[Start of Attachment]

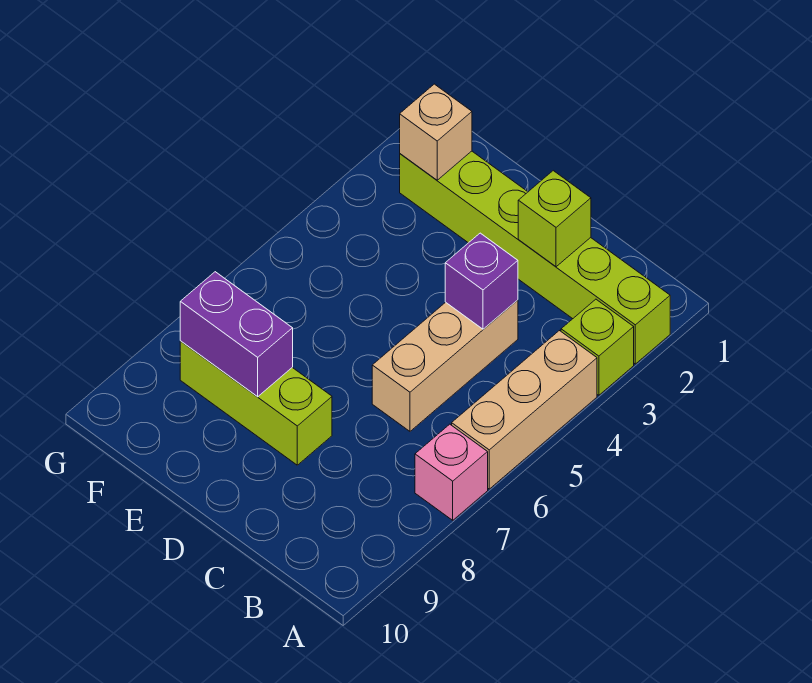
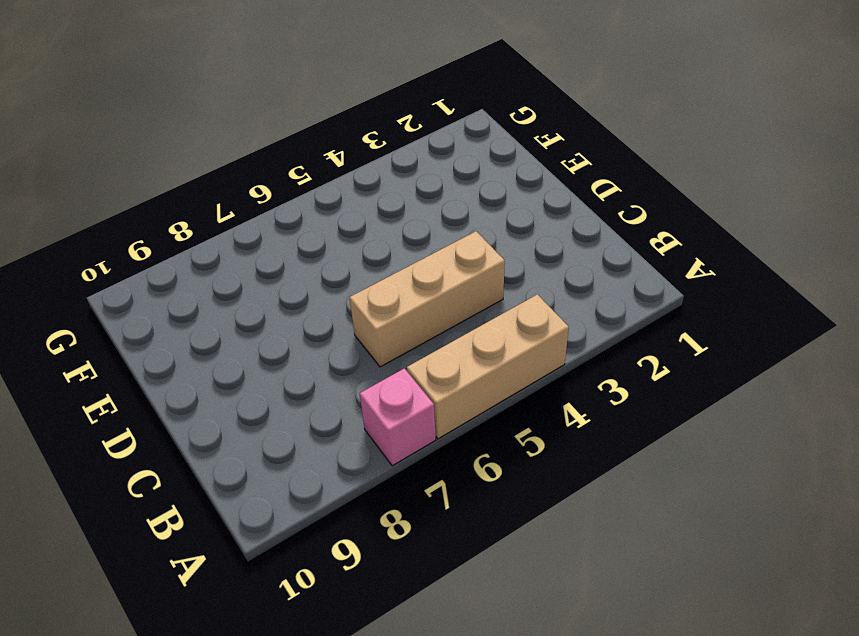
none -> lime brick A2:F2 level 1
none -> lime brick A3 level 1

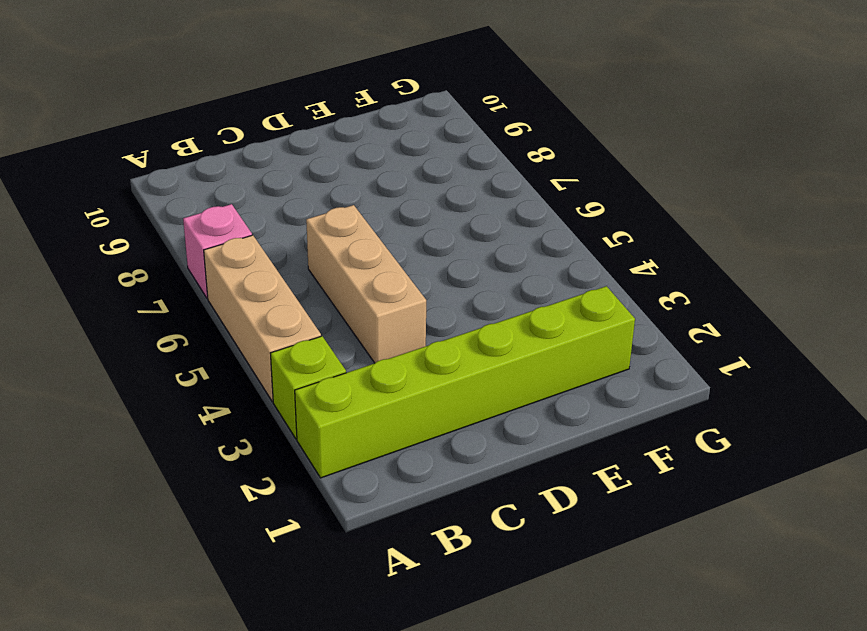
none -> lime brick D8:F8 level 1
none -> lime brick C2 level 2

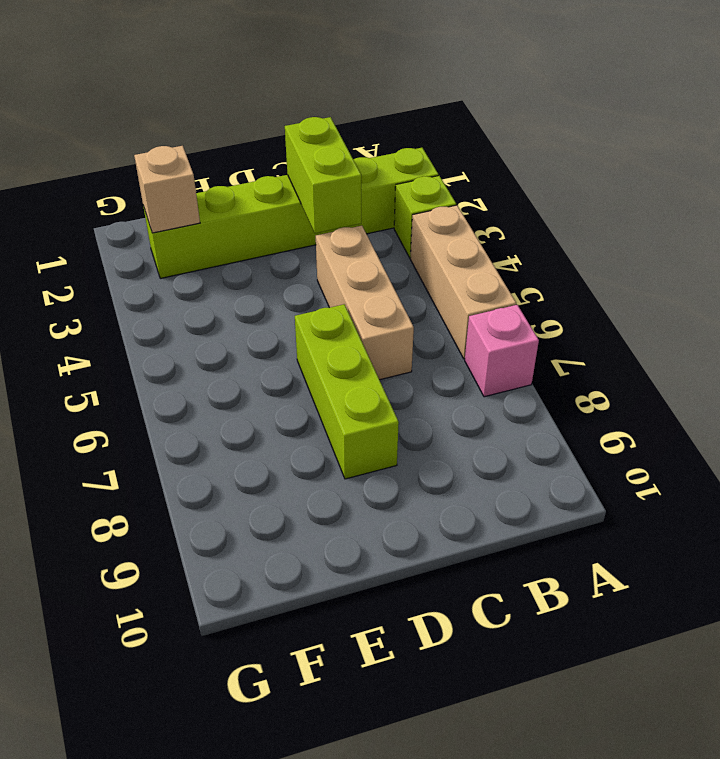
lime brick C2:C3 level 2 -> lime brick C2 level 2
lime brick D6:D8 level 1 -> lime brick D8:F8 level 1
none -> purple brick C4 level 2
none -> purple brick E8:F8 level 2

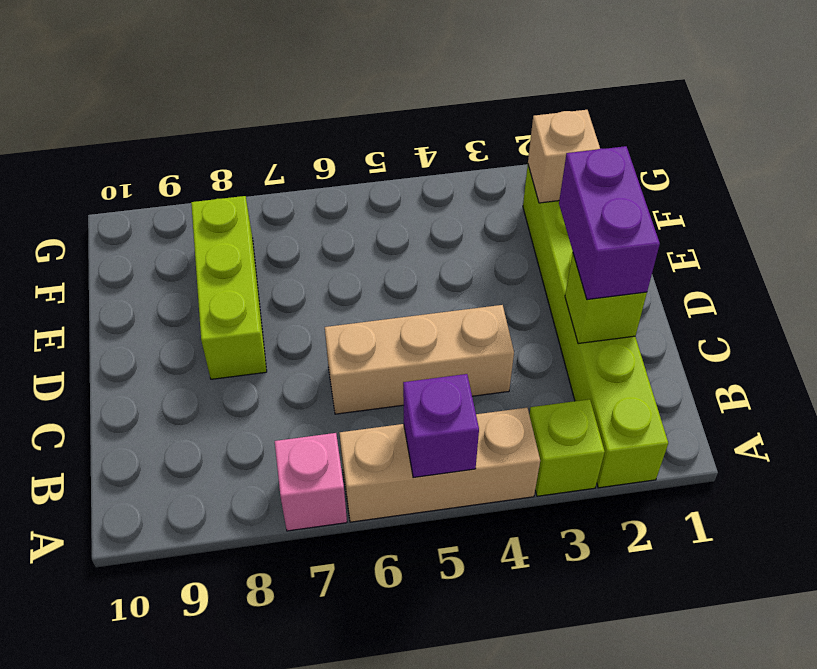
purple brick A5 level 2 -> purple brick C4 level 2
purple brick C2:D2 level 3 -> purple brick E8:F8 level 2

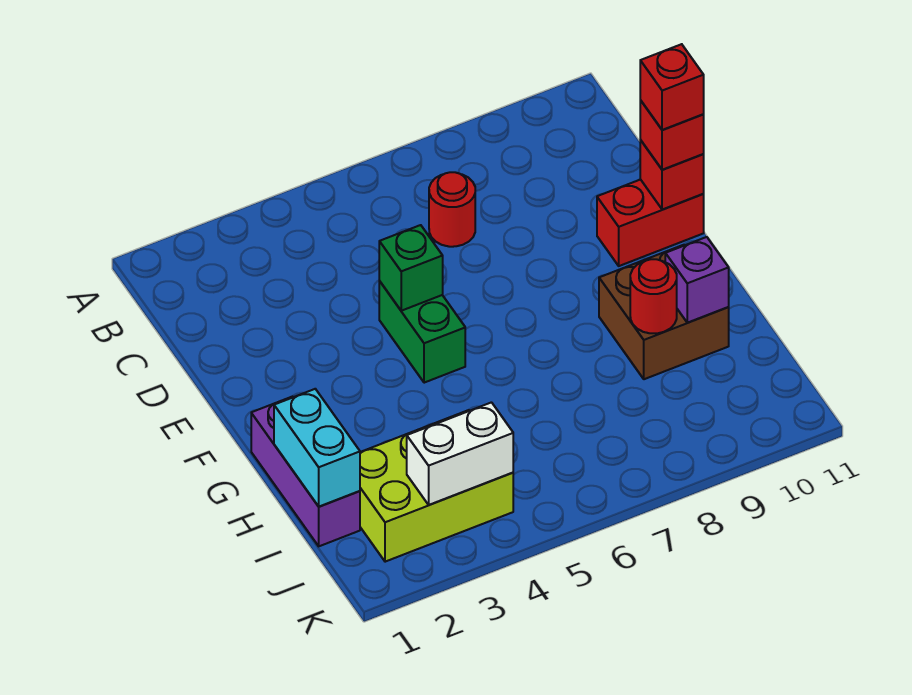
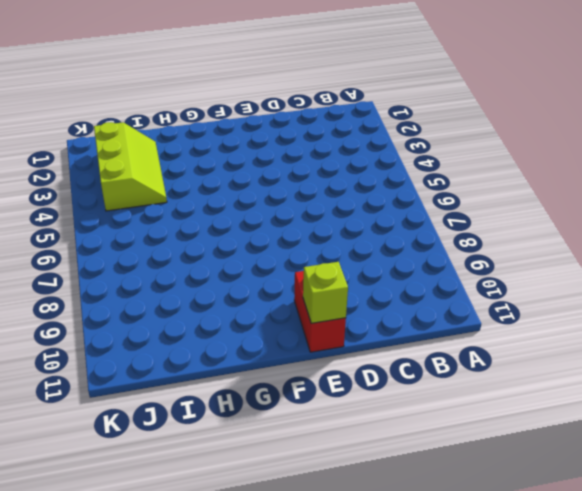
lime brick E11 level 2 -> red brick E11 level 2
lime slope I2:J4 level 1 top J -> lime brick I2:J4 level 1
none -> red round brick C7 level 1
none -> green brick E5:F5 level 1
none -> purple brick G1:I1 level 1

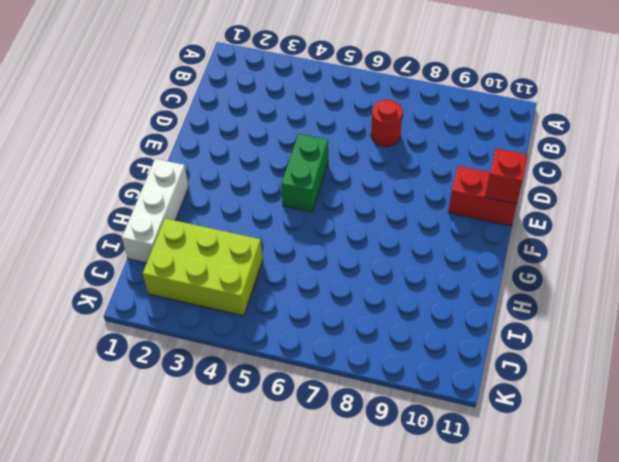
white brick G1:I1 level 1 -> purple brick G1:I1 level 1
none -> brown brick G9:H10 level 1
none -> green brick E5 level 2
none -> cyan brick H1:I1 level 2

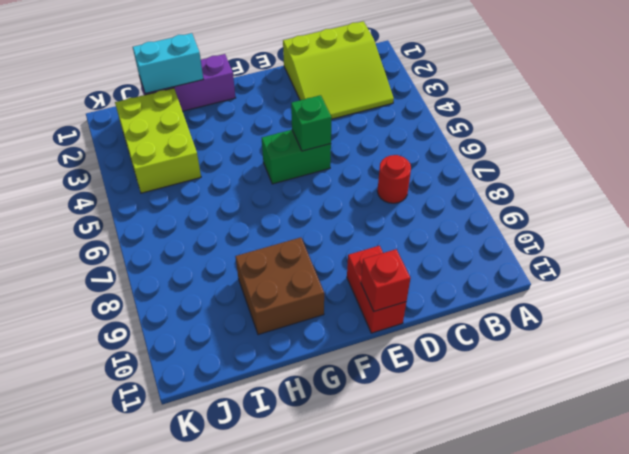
lime slope B1:D3 level 1 top 1 -> none
none -> red round brick H9 level 2
none -> purple brick H10 level 2
none -> white brick J3:J4 level 2

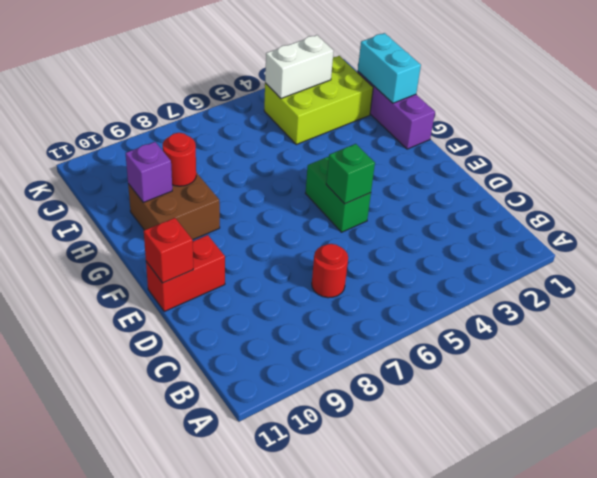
none -> red brick E11 level 3
none -> red brick E11 level 4

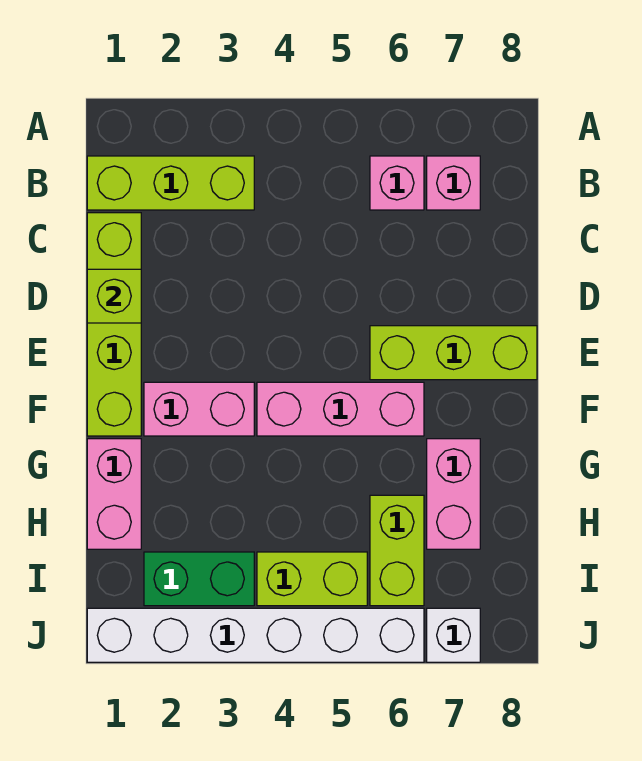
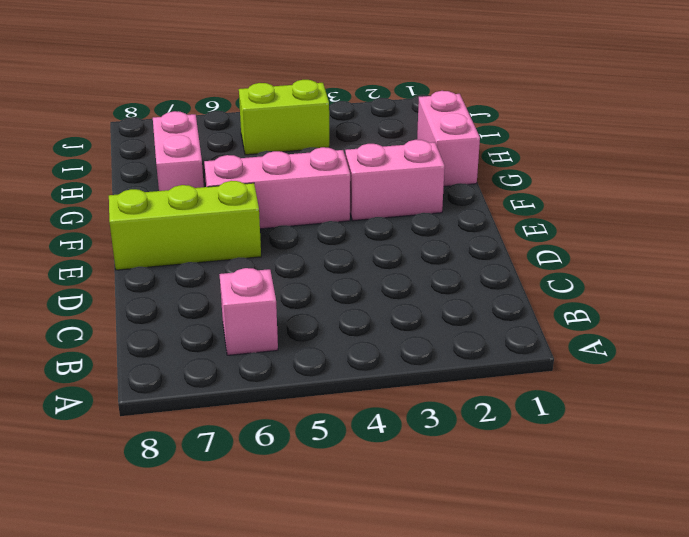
none -> lime brick B1:B3 level 1
none -> pink brick B7 level 1
none -> lime brick C1:F1 level 1

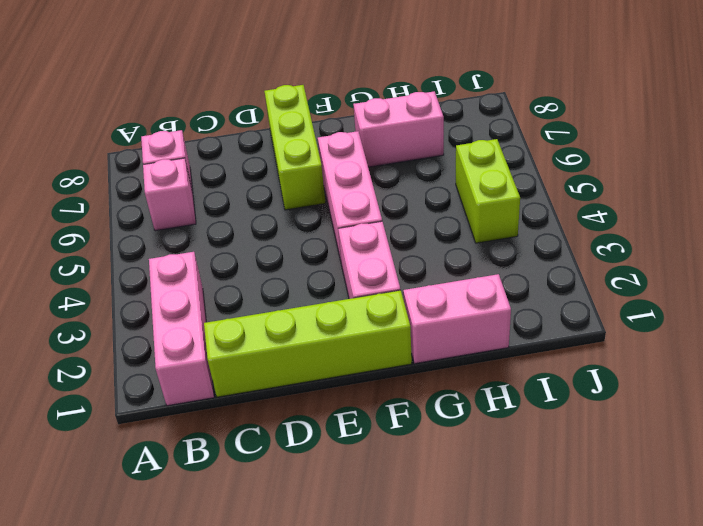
pink brick B1:B3 level 1 -> lime brick B1:B3 level 1
none -> lime brick H6:I6 level 1
none -> green brick I2:I3 level 1
none -> white brick J1:J6 level 1

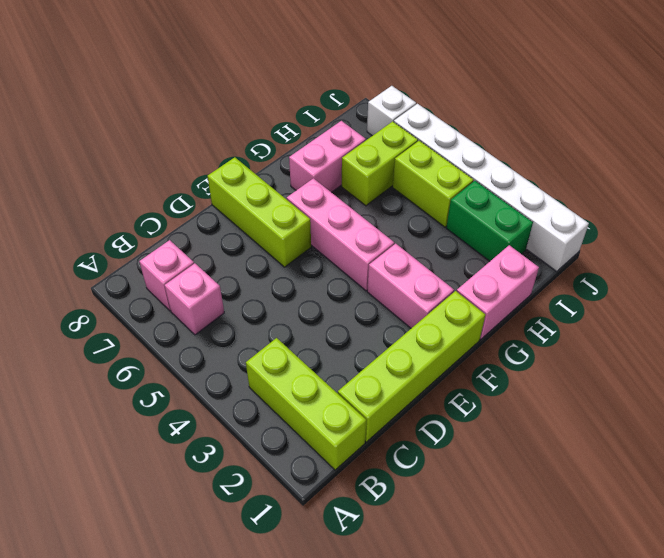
none -> lime brick D1 level 2

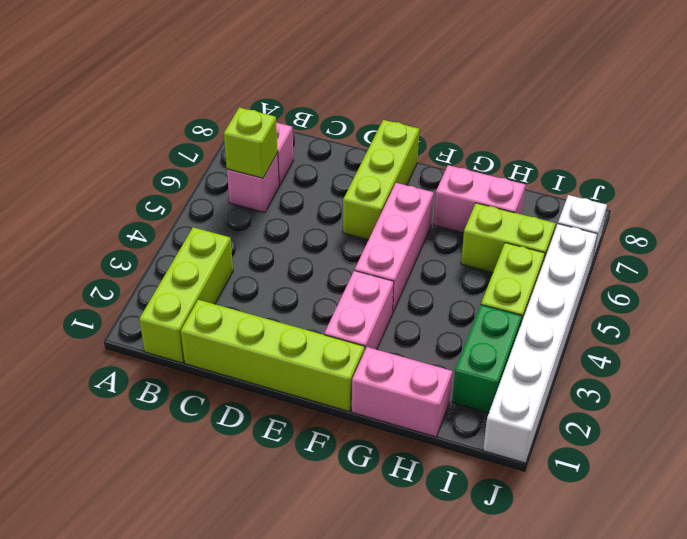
lime brick B6 level 2 -> lime brick D1 level 2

[End of Attachment]

### INSTRUCTIONS TO FOLLOW
Go over the data and return every line that includes the word "slope".

### ANSWER SECTION
lime slope I2:J4 level 1 top J -> lime brick I2:J4 level 1
lime slope B1:D3 level 1 top 1 -> none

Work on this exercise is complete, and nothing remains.